#### WORK TASK
From the data that follows, set down exactly the lines from the one with "camera: 85 degrees right, 20 degrees up" through the one with "(474, 262) = (287, 257): purple", counting both. Pictures stay out.

#### MATERIAL FOR THE TASK
═══

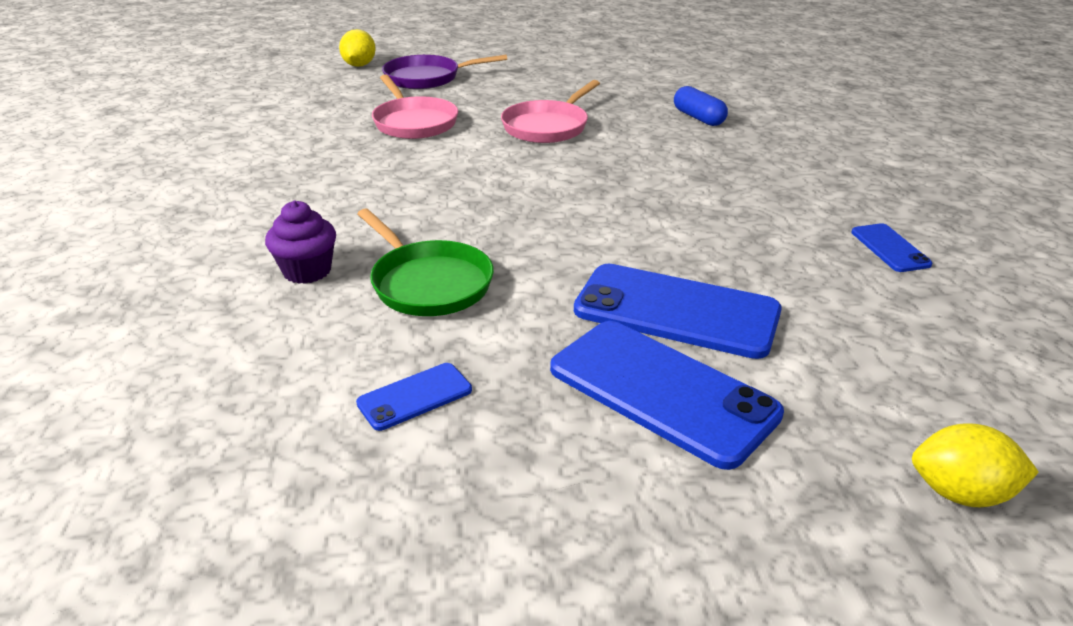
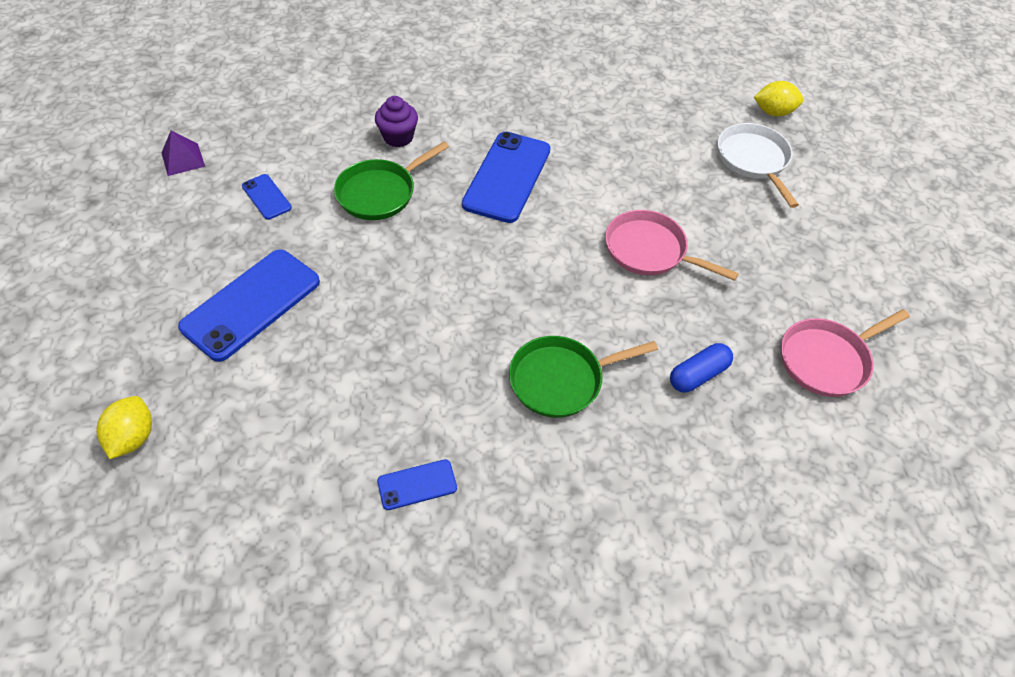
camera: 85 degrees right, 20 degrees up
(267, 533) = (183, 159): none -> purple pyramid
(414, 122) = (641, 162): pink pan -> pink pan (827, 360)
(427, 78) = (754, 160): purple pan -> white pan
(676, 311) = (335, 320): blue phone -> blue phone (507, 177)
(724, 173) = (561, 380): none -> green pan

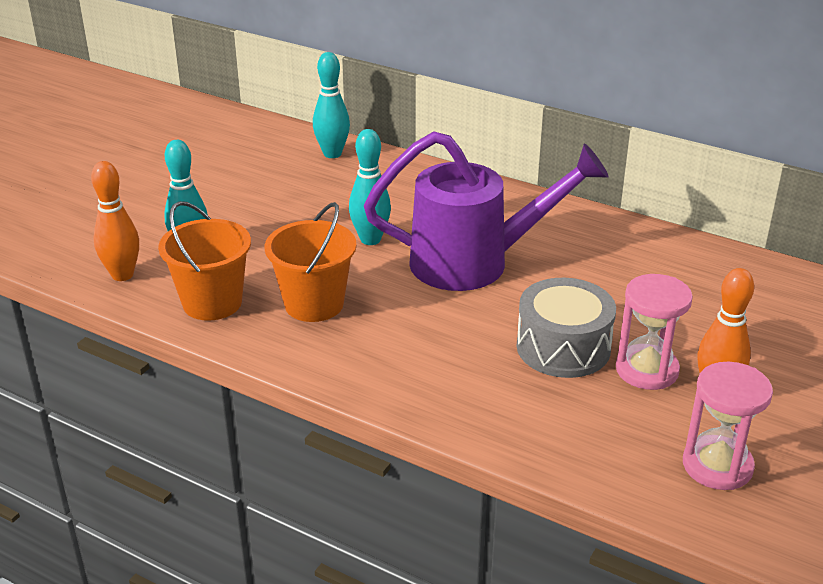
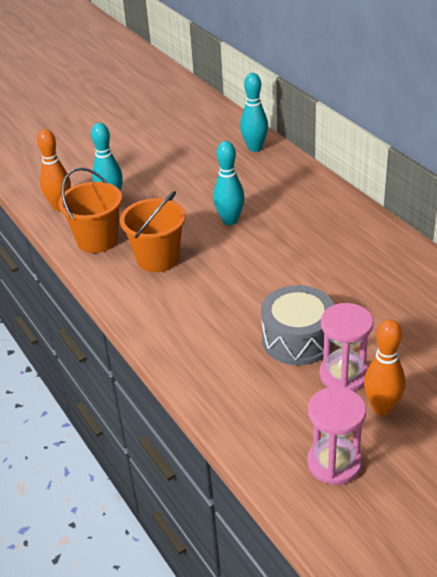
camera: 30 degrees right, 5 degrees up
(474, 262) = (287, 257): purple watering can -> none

═══

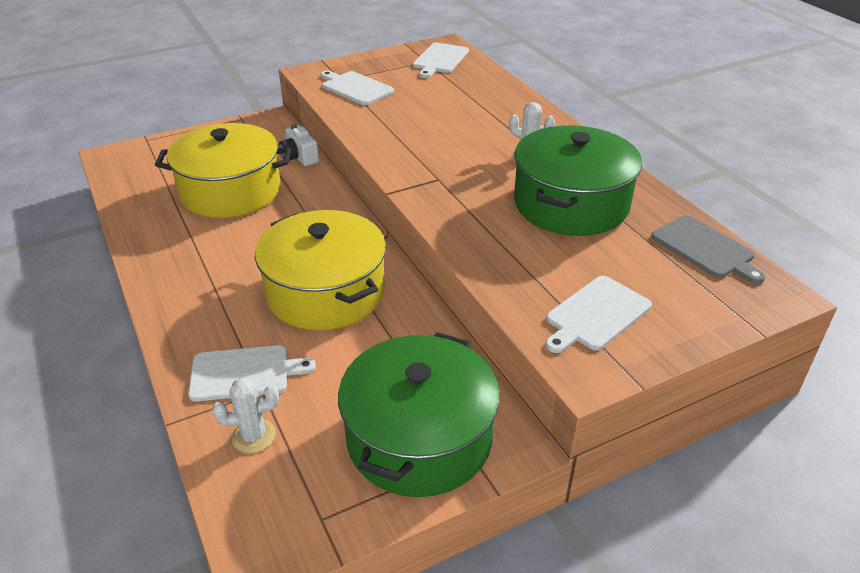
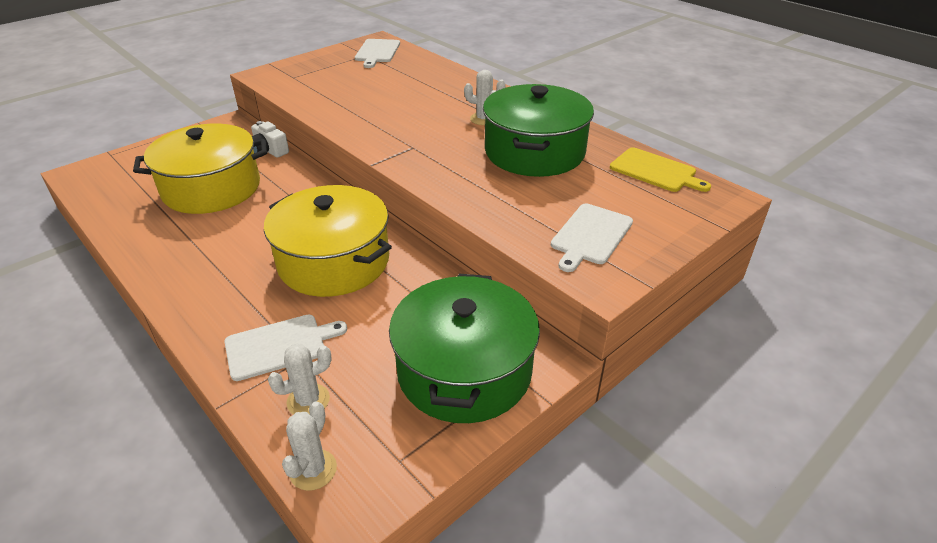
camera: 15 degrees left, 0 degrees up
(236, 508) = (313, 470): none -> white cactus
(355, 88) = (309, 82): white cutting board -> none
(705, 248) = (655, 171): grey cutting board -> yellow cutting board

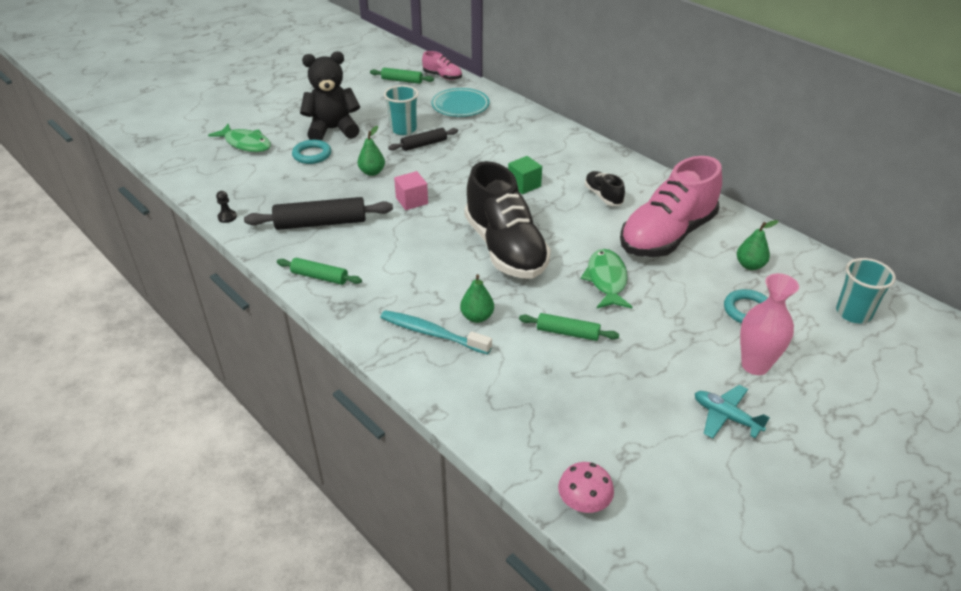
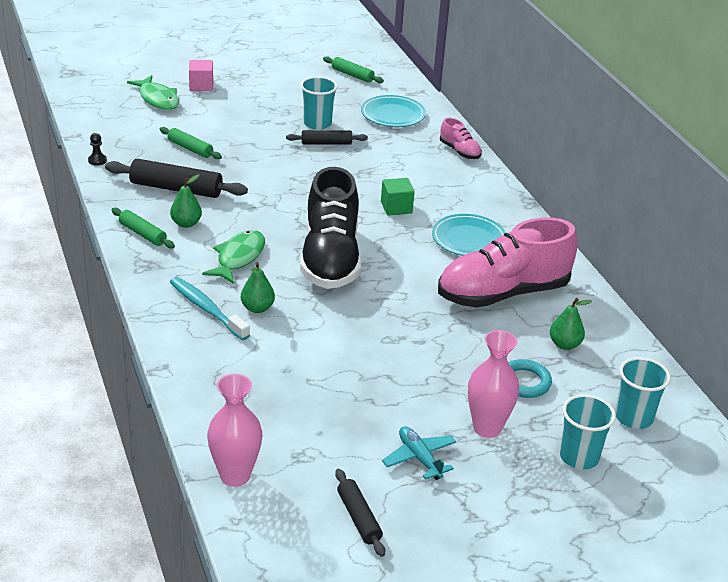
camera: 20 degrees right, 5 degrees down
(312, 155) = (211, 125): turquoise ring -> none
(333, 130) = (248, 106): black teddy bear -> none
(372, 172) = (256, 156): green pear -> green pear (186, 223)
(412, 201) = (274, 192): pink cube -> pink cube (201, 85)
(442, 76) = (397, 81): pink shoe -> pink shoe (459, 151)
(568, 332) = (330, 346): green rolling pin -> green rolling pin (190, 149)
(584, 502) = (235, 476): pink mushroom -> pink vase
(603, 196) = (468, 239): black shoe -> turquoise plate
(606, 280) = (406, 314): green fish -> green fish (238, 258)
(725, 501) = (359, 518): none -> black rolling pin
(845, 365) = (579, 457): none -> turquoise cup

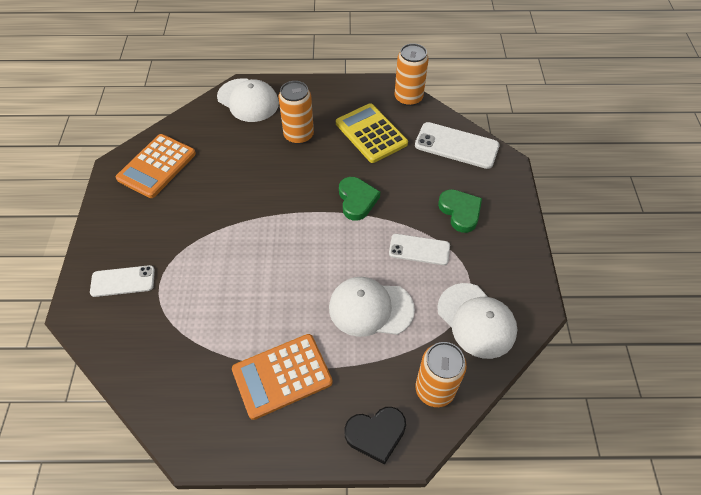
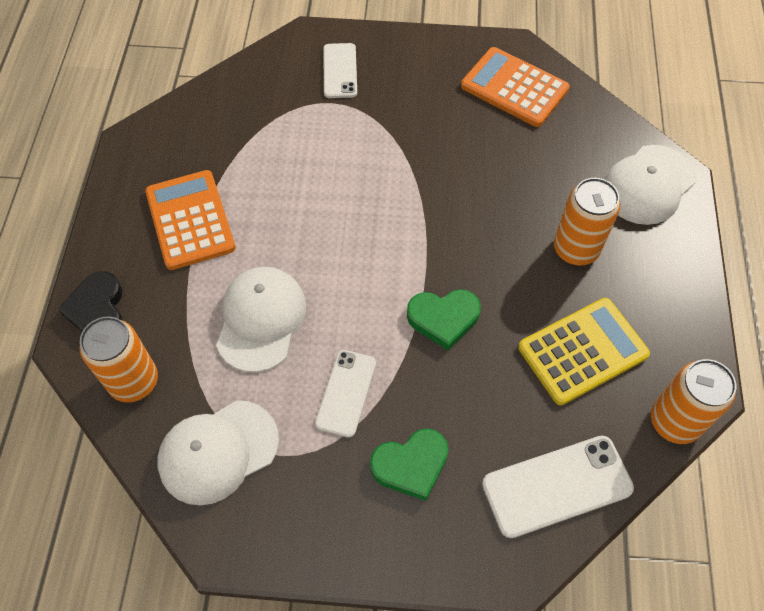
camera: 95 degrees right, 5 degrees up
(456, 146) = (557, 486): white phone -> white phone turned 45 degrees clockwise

═══

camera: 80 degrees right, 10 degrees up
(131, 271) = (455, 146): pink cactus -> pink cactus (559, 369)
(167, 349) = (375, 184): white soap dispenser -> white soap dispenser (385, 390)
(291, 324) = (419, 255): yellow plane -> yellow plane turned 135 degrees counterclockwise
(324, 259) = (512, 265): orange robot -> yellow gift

═══

#### SOLUTION TO THIS EXERCISE
camera: 85 degrees right, 20 degrees up
(267, 533) = (183, 159): none -> purple pyramid
(414, 122) = (641, 162): pink pan -> pink pan (827, 360)
(427, 78) = (754, 160): purple pan -> white pan
(676, 311) = (335, 320): blue phone -> blue phone (507, 177)
(724, 173) = (561, 380): none -> green pan

camera: 30 degrees right, 5 degrees up
(474, 262) = (287, 257): purple watering can -> none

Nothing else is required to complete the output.